§ **What needs to be done**: Look over the lines below. Report each one that includes the string "green".

--------------------------------

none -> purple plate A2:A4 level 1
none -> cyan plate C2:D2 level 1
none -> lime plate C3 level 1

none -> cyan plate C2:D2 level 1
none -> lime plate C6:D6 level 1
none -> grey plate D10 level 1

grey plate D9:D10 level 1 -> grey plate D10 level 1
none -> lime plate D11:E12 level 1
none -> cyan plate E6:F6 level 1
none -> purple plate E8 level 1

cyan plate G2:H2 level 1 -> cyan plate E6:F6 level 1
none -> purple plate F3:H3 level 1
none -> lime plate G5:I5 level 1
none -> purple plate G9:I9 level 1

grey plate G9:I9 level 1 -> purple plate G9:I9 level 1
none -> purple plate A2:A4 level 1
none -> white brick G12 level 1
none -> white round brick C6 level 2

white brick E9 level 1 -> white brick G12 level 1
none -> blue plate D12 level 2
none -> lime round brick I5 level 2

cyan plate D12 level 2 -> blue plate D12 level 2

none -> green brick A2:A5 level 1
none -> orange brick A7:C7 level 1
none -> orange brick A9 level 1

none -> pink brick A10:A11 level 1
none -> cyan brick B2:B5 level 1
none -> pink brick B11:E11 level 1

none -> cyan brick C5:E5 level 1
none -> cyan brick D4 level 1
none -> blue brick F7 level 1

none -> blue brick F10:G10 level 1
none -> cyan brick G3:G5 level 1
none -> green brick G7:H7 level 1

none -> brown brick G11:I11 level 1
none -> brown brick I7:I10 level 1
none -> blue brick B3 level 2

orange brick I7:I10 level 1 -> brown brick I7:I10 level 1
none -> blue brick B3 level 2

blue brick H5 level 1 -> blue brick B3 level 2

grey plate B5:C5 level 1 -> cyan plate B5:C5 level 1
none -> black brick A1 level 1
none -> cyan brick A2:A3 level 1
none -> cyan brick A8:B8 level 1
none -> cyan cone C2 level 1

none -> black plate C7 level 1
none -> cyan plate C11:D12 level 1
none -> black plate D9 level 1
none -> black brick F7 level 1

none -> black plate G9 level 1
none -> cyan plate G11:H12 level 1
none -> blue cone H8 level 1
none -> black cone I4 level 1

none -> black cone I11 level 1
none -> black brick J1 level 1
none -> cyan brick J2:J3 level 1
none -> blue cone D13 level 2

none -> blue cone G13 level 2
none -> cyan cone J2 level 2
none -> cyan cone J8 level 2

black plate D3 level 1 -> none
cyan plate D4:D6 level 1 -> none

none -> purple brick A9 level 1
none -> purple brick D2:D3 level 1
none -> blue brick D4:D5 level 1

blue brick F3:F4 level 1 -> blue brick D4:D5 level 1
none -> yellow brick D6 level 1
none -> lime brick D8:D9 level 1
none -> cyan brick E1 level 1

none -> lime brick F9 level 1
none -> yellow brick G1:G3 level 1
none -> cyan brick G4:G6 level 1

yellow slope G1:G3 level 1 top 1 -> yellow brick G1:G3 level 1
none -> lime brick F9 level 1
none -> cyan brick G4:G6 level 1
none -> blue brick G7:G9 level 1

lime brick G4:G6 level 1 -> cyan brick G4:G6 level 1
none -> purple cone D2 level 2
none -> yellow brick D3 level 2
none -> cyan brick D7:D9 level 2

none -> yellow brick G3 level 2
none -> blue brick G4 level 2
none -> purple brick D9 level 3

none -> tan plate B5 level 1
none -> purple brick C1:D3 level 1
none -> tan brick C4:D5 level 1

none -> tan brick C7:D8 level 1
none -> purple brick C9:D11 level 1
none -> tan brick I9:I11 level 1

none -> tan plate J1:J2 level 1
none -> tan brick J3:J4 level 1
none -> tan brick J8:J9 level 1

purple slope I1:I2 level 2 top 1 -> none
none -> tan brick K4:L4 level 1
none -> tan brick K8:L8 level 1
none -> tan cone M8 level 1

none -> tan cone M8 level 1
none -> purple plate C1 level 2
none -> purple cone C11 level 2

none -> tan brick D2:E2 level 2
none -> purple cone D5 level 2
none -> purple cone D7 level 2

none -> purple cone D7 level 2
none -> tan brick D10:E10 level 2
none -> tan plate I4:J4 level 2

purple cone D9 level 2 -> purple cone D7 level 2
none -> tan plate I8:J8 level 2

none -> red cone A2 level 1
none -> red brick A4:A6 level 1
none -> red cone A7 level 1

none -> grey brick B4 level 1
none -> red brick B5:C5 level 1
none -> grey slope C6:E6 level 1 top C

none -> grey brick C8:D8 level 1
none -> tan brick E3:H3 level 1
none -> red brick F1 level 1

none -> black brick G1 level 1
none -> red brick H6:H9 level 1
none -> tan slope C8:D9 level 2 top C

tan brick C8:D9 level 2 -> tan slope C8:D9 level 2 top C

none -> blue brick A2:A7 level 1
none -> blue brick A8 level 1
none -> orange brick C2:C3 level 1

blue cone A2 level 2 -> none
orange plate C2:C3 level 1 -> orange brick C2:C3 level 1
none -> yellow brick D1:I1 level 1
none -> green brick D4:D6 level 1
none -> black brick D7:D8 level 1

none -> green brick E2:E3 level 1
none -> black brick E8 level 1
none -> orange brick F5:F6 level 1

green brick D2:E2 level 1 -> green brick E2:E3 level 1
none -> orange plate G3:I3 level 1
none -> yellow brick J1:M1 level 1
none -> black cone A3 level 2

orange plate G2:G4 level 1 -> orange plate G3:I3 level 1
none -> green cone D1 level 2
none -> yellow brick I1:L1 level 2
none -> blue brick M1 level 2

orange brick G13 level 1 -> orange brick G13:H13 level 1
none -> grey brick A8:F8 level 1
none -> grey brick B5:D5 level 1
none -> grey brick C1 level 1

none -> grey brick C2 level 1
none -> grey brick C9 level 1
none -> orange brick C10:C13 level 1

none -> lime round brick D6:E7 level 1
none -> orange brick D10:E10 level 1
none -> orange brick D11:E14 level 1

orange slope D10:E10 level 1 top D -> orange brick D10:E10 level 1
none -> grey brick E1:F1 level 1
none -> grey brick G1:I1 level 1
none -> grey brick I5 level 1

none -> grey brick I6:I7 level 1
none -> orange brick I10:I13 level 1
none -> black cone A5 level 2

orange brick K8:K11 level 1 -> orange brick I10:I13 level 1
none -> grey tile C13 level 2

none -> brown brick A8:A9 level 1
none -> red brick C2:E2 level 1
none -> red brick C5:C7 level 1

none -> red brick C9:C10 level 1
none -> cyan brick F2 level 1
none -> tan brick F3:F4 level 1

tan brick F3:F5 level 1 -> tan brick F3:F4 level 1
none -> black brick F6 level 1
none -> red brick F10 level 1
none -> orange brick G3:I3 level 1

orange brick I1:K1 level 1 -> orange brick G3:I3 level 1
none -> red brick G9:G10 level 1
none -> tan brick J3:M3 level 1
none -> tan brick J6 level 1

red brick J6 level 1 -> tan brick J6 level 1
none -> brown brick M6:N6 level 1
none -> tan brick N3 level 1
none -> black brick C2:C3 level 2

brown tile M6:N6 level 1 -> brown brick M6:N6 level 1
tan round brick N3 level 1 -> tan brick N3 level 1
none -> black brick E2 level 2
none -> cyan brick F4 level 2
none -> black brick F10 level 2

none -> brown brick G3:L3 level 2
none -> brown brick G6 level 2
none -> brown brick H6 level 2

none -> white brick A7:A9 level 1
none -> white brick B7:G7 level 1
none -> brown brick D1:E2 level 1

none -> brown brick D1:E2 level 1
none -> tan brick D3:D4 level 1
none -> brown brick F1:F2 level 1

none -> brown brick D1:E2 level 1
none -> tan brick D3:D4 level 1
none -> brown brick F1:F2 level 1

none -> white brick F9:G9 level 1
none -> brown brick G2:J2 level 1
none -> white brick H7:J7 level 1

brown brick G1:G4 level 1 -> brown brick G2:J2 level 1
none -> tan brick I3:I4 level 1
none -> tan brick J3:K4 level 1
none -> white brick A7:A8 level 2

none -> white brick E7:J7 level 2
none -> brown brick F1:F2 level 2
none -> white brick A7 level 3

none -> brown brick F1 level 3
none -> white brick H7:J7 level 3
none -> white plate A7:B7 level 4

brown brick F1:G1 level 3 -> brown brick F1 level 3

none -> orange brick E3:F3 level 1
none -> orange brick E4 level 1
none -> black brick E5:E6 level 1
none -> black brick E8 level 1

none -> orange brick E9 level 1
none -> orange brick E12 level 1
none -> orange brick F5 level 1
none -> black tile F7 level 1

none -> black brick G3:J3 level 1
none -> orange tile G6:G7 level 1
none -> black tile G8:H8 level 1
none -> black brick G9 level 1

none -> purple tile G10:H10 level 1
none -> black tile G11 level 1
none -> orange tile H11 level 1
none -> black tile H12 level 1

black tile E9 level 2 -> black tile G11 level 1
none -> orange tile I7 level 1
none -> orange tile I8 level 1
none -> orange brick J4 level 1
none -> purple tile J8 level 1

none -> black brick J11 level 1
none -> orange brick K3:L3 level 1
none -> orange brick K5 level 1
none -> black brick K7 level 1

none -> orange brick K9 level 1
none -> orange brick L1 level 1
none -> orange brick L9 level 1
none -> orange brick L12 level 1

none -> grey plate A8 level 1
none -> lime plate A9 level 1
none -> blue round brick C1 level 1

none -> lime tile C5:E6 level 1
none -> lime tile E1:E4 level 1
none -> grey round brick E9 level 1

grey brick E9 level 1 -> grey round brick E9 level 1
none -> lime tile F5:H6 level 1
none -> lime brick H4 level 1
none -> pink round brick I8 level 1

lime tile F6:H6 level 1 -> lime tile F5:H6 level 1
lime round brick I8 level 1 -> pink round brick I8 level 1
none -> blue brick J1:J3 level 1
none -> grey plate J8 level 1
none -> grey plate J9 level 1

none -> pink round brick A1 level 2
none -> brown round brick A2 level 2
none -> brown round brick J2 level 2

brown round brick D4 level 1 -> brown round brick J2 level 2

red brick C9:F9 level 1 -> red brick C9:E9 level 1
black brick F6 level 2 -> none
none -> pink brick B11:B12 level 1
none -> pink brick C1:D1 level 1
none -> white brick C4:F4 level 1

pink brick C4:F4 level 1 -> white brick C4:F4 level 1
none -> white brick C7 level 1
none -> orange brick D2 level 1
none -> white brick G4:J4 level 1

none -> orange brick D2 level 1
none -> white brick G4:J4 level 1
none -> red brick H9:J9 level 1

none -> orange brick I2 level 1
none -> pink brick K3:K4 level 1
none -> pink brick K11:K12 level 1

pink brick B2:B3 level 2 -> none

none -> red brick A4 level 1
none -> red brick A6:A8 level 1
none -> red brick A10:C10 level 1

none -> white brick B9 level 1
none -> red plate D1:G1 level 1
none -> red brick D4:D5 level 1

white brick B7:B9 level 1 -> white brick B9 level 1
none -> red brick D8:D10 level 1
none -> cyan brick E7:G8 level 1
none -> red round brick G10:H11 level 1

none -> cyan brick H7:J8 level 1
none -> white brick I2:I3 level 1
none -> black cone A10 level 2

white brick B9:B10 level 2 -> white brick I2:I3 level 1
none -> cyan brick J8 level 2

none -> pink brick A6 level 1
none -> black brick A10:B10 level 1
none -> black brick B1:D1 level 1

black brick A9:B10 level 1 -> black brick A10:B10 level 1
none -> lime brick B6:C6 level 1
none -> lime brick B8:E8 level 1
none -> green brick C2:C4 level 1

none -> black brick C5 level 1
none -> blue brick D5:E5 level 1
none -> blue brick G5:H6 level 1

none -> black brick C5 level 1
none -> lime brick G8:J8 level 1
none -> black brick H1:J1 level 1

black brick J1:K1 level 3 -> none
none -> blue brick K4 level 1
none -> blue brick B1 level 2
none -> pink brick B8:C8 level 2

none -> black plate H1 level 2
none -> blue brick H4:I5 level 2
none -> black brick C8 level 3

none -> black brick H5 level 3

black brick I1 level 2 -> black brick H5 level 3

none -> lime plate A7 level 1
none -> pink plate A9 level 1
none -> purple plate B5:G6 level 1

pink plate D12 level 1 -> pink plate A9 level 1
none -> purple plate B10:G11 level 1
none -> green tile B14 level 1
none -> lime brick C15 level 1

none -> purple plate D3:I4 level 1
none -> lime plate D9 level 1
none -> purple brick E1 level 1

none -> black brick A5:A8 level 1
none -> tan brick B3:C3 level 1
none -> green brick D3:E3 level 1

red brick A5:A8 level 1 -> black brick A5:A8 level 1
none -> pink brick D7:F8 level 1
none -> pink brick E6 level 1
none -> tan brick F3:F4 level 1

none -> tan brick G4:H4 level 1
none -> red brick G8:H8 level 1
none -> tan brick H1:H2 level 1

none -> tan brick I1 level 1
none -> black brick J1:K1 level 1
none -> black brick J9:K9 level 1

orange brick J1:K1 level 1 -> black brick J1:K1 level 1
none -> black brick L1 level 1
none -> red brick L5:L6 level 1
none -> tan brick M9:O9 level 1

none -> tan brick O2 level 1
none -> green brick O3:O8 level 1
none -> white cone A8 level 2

--------------------------------

§ **Exercise result**:
none -> green brick A2:A5 level 1
none -> green brick G7:H7 level 1
none -> green brick D4:D6 level 1
none -> green brick E2:E3 level 1
green brick D2:E2 level 1 -> green brick E2:E3 level 1
none -> green cone D1 level 2
none -> green brick C2:C4 level 1
none -> green tile B14 level 1
none -> green brick D3:E3 level 1
none -> green brick O3:O8 level 1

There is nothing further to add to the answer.